## MATERIAL FOR THE TASK
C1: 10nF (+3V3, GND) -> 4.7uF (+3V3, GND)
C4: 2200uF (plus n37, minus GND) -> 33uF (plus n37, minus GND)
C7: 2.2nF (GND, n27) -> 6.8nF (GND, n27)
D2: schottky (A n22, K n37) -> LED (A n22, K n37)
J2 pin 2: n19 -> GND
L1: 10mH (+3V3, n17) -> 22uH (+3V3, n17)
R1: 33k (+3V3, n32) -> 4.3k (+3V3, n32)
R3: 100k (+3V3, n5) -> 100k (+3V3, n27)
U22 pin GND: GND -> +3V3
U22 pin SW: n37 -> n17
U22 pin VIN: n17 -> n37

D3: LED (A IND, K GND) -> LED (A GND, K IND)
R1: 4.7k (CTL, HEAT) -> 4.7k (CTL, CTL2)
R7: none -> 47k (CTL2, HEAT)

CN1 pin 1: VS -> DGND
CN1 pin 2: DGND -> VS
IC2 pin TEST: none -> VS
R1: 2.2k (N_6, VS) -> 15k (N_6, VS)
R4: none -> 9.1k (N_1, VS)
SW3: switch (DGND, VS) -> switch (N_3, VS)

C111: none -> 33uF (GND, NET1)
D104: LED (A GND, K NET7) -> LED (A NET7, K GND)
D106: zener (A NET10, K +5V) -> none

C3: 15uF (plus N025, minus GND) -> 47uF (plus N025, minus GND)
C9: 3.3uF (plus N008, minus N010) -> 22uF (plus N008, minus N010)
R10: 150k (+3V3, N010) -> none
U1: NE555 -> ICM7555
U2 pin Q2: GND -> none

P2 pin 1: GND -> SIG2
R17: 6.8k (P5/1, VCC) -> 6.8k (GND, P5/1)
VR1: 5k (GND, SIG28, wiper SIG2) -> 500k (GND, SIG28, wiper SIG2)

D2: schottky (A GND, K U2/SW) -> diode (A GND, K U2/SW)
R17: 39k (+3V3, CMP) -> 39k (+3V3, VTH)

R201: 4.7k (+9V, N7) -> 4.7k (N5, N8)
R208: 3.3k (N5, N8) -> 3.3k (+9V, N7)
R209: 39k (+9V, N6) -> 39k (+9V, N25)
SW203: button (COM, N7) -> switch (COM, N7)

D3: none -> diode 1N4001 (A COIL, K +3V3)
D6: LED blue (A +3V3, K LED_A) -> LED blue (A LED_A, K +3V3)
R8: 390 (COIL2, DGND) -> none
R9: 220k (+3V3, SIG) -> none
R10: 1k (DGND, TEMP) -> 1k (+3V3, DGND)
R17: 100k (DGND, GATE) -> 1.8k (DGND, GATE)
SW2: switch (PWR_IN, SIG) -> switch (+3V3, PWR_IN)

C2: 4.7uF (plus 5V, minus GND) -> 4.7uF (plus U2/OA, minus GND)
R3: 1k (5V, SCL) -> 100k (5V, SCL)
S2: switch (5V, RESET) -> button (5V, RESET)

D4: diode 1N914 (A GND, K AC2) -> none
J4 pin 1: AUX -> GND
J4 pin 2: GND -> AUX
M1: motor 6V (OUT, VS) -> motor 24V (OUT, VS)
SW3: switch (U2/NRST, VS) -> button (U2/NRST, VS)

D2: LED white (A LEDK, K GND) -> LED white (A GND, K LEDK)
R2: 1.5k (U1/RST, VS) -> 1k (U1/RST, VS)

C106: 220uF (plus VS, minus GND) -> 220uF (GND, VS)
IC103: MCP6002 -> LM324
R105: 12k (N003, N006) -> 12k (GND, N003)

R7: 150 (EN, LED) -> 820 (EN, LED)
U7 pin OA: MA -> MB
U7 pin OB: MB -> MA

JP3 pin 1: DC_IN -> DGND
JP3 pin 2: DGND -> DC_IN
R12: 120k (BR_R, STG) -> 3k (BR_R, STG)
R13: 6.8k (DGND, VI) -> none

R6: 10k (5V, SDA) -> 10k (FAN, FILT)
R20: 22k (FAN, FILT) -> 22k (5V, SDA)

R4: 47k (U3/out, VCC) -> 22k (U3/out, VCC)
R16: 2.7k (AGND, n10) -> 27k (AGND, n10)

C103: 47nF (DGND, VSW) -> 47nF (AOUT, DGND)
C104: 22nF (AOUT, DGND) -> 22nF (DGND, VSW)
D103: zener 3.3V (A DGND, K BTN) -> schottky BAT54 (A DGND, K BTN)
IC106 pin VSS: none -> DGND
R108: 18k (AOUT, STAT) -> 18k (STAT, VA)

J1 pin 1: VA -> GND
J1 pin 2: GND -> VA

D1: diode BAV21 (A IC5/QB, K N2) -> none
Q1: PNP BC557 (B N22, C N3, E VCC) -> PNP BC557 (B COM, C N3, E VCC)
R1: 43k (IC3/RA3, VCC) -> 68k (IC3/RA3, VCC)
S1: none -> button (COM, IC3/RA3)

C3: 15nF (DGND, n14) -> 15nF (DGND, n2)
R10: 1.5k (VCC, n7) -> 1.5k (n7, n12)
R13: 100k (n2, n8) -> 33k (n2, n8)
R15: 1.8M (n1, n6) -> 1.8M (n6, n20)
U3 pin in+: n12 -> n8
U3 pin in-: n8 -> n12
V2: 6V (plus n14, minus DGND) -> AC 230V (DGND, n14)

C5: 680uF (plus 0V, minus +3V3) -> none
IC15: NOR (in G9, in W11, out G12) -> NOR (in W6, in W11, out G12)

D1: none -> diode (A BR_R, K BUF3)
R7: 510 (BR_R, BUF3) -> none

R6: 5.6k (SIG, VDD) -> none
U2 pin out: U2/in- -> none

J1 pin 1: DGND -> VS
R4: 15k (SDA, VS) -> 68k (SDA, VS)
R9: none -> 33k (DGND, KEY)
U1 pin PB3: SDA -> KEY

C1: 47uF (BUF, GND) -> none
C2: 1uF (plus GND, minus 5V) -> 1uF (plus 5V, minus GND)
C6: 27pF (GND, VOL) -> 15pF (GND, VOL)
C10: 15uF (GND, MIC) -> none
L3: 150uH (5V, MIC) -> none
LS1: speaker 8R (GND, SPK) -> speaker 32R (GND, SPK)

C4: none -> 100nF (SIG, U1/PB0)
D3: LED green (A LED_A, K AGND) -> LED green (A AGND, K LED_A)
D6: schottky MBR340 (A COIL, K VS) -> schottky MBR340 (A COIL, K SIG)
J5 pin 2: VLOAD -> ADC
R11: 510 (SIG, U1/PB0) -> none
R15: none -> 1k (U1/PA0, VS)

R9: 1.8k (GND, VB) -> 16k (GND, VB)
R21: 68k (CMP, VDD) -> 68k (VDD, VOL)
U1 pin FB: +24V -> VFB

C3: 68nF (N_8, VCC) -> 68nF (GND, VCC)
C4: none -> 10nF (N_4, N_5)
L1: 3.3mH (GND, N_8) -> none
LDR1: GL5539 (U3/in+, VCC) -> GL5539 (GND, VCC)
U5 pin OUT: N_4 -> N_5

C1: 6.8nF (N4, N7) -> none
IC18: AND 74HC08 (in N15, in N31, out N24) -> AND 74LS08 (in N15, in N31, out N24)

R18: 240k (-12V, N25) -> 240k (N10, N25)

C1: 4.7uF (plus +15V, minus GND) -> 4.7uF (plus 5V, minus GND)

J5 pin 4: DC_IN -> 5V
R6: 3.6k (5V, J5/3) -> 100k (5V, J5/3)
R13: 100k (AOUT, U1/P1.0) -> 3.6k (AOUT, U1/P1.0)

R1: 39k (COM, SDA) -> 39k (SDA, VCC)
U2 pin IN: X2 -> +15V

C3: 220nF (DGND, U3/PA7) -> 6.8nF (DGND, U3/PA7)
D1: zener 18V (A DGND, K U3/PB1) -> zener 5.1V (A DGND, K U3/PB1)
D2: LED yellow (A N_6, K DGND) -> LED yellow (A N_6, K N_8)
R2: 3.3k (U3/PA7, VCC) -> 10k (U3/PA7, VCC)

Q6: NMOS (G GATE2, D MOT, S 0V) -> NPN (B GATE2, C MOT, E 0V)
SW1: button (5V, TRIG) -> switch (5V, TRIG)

## EXERCISE
Please, from the material above, copy only the lines from the line with "U2 pin Q2: GND -> none" up to and including the line with "S2: switch (5V, RESET) -> button (5V, RESET)", exactly as written.

## SOLUTION
U2 pin Q2: GND -> none

P2 pin 1: GND -> SIG2
R17: 6.8k (P5/1, VCC) -> 6.8k (GND, P5/1)
VR1: 5k (GND, SIG28, wiper SIG2) -> 500k (GND, SIG28, wiper SIG2)

D2: schottky (A GND, K U2/SW) -> diode (A GND, K U2/SW)
R17: 39k (+3V3, CMP) -> 39k (+3V3, VTH)

R201: 4.7k (+9V, N7) -> 4.7k (N5, N8)
R208: 3.3k (N5, N8) -> 3.3k (+9V, N7)
R209: 39k (+9V, N6) -> 39k (+9V, N25)
SW203: button (COM, N7) -> switch (COM, N7)

D3: none -> diode 1N4001 (A COIL, K +3V3)
D6: LED blue (A +3V3, K LED_A) -> LED blue (A LED_A, K +3V3)
R8: 390 (COIL2, DGND) -> none
R9: 220k (+3V3, SIG) -> none
R10: 1k (DGND, TEMP) -> 1k (+3V3, DGND)
R17: 100k (DGND, GATE) -> 1.8k (DGND, GATE)
SW2: switch (PWR_IN, SIG) -> switch (+3V3, PWR_IN)

C2: 4.7uF (plus 5V, minus GND) -> 4.7uF (plus U2/OA, minus GND)
R3: 1k (5V, SCL) -> 100k (5V, SCL)
S2: switch (5V, RESET) -> button (5V, RESET)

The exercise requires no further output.